[[ Entries shown, beginning ]]

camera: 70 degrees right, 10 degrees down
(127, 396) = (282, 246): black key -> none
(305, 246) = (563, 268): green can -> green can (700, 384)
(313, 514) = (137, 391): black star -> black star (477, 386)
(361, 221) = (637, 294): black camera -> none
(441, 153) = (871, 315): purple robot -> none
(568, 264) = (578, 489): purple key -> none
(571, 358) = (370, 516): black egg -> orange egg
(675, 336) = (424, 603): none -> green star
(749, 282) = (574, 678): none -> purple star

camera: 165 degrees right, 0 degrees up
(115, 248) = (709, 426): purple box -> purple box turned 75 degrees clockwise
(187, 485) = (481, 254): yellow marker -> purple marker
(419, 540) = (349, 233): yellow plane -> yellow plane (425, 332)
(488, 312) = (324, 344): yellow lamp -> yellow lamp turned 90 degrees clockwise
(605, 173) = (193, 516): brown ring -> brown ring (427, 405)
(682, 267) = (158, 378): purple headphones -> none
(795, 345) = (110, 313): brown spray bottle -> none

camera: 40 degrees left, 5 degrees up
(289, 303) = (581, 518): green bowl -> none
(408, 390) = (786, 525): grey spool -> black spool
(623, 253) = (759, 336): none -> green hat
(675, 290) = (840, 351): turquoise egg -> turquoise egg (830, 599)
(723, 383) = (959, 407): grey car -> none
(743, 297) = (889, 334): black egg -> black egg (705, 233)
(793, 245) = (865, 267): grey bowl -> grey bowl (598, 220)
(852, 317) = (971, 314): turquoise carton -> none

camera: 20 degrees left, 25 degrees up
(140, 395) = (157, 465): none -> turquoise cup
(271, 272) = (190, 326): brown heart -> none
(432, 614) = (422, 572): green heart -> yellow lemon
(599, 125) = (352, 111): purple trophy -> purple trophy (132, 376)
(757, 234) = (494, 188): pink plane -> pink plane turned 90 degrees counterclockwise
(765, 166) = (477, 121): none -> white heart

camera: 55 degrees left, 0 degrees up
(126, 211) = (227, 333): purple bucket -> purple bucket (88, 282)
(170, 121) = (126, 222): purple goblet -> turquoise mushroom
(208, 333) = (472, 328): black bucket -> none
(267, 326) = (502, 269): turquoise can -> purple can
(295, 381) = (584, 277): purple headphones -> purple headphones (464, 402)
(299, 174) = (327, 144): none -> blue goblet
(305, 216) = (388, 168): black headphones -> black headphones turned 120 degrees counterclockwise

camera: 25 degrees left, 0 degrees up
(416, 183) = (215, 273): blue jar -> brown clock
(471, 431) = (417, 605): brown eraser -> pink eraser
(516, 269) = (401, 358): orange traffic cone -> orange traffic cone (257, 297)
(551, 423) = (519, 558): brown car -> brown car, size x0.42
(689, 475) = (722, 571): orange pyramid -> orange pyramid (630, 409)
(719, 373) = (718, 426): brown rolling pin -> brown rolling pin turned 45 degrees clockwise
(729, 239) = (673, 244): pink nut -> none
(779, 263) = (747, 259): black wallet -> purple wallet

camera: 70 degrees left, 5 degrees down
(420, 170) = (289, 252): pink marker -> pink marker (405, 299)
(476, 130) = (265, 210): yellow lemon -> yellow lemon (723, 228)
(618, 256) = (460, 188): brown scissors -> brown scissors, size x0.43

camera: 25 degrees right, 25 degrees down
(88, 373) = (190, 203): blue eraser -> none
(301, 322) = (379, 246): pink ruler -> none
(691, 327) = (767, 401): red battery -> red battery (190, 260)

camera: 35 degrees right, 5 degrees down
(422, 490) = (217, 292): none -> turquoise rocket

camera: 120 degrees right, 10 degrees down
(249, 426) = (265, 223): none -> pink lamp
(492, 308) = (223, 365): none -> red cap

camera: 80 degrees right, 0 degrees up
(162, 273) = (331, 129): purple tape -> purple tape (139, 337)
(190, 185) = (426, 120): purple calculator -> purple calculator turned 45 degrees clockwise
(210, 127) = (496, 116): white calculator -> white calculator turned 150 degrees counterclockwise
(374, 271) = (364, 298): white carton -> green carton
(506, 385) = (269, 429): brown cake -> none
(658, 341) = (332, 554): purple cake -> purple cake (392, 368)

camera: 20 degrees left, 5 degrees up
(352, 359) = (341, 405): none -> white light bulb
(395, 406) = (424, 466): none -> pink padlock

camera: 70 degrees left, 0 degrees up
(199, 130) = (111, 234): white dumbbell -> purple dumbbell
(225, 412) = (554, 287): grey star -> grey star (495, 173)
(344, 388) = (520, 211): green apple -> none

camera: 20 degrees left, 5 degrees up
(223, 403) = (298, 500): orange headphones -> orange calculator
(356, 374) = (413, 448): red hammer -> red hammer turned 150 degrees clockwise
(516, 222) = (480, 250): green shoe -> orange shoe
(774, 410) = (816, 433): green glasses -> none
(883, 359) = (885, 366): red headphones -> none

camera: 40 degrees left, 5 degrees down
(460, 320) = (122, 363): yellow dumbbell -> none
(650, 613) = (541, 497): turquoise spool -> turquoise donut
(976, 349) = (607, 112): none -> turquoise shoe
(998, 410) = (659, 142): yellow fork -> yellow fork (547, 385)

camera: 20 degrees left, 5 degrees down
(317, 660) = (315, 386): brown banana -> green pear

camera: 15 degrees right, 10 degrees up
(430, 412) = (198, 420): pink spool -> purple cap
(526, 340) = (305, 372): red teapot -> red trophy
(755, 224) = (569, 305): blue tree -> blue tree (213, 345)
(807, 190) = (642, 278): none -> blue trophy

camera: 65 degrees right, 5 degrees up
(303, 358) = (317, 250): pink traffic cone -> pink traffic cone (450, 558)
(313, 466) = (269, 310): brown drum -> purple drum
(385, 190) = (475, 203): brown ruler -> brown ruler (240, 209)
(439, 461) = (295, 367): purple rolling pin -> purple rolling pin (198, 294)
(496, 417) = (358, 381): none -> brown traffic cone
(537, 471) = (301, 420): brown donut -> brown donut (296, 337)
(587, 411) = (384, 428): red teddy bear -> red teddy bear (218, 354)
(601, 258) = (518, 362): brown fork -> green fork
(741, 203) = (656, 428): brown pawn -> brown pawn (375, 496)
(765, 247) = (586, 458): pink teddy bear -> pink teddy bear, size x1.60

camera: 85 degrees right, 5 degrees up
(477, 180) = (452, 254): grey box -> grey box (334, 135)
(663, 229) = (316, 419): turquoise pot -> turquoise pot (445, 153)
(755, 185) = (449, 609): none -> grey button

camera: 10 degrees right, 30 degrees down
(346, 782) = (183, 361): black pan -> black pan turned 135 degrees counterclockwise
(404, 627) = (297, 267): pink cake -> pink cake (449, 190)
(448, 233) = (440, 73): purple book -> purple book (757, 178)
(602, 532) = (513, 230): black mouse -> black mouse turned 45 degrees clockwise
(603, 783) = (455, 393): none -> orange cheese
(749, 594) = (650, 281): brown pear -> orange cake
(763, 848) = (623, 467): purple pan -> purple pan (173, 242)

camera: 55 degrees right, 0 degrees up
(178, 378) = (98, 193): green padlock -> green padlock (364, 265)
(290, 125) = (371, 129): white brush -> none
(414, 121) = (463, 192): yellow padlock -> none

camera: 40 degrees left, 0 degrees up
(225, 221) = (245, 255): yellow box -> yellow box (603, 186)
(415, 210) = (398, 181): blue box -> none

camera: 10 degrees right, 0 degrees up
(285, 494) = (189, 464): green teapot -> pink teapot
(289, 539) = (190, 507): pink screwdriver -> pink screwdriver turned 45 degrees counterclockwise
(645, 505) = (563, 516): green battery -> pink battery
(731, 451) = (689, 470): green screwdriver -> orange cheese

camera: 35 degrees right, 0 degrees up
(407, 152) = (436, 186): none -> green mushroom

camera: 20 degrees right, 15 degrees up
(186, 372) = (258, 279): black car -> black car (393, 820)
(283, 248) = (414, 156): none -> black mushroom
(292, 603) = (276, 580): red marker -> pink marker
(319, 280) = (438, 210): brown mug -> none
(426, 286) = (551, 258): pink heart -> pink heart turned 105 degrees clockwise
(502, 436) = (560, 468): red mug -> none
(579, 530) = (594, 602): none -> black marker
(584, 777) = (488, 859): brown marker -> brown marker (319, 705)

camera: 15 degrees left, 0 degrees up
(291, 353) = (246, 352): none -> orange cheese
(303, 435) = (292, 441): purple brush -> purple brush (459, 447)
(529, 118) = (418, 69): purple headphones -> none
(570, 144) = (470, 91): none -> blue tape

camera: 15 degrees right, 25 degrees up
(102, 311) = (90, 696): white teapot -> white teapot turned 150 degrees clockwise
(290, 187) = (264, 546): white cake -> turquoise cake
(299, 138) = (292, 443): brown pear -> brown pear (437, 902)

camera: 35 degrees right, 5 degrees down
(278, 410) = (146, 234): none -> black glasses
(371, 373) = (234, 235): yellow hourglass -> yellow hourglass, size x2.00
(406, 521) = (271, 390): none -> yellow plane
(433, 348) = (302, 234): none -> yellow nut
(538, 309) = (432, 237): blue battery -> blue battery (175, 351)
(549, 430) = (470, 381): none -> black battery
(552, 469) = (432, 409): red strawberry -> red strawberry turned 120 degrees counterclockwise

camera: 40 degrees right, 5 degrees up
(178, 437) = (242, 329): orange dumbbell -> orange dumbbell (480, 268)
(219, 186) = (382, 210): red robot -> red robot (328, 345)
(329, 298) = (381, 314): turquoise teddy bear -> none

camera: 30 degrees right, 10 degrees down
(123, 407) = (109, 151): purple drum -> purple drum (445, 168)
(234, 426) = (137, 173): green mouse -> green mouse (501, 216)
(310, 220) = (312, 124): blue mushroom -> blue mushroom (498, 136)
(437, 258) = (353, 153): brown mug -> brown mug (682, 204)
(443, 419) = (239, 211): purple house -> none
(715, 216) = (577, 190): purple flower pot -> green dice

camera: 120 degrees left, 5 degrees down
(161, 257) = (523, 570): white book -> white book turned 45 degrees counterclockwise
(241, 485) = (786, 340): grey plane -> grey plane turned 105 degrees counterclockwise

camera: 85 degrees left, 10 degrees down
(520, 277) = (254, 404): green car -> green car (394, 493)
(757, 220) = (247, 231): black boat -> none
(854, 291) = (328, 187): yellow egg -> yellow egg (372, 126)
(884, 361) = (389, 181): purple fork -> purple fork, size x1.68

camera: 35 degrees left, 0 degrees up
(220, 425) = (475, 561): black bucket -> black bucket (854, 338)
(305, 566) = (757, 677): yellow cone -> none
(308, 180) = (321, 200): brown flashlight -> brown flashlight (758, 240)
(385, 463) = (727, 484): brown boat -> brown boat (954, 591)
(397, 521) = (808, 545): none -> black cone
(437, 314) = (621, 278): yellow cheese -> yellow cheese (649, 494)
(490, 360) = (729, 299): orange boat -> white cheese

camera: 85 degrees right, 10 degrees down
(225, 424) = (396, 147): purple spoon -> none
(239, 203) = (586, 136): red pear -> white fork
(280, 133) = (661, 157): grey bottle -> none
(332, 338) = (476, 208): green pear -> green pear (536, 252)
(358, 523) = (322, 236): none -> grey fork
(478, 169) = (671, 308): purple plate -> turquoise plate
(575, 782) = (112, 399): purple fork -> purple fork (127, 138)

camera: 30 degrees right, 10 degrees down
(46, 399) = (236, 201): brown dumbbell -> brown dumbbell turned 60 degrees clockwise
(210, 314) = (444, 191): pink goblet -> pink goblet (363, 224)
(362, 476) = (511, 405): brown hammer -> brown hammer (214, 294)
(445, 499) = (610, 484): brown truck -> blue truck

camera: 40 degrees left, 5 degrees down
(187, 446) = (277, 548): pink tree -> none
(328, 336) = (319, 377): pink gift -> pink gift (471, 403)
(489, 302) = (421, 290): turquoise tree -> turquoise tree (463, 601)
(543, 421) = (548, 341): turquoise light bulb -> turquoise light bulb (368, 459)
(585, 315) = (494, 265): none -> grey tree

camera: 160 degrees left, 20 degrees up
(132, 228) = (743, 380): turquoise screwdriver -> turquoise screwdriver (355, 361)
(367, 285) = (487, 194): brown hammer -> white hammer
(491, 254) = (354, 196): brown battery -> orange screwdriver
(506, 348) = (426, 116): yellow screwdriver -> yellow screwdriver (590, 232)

[[ Entries shown, end ]]

The task | What is needed is a word-for-word restatement of every line from the one with "(397, 521) = (808, 545): none -> black cone" to the end of the entries above.

Reply to the exercise |
(397, 521) = (808, 545): none -> black cone
(437, 314) = (621, 278): yellow cheese -> yellow cheese (649, 494)
(490, 360) = (729, 299): orange boat -> white cheese

camera: 85 degrees right, 10 degrees down
(225, 424) = (396, 147): purple spoon -> none
(239, 203) = (586, 136): red pear -> white fork
(280, 133) = (661, 157): grey bottle -> none
(332, 338) = (476, 208): green pear -> green pear (536, 252)
(358, 523) = (322, 236): none -> grey fork
(478, 169) = (671, 308): purple plate -> turquoise plate
(575, 782) = (112, 399): purple fork -> purple fork (127, 138)

camera: 30 degrees right, 10 degrees down
(46, 399) = (236, 201): brown dumbbell -> brown dumbbell turned 60 degrees clockwise
(210, 314) = (444, 191): pink goblet -> pink goblet (363, 224)
(362, 476) = (511, 405): brown hammer -> brown hammer (214, 294)
(445, 499) = (610, 484): brown truck -> blue truck

camera: 40 degrees left, 5 degrees down
(187, 446) = (277, 548): pink tree -> none
(328, 336) = (319, 377): pink gift -> pink gift (471, 403)
(489, 302) = (421, 290): turquoise tree -> turquoise tree (463, 601)
(543, 421) = (548, 341): turquoise light bulb -> turquoise light bulb (368, 459)
(585, 315) = (494, 265): none -> grey tree

camera: 160 degrees left, 20 degrees up
(132, 228) = (743, 380): turquoise screwdriver -> turquoise screwdriver (355, 361)
(367, 285) = (487, 194): brown hammer -> white hammer
(491, 254) = (354, 196): brown battery -> orange screwdriver
(506, 348) = (426, 116): yellow screwdriver -> yellow screwdriver (590, 232)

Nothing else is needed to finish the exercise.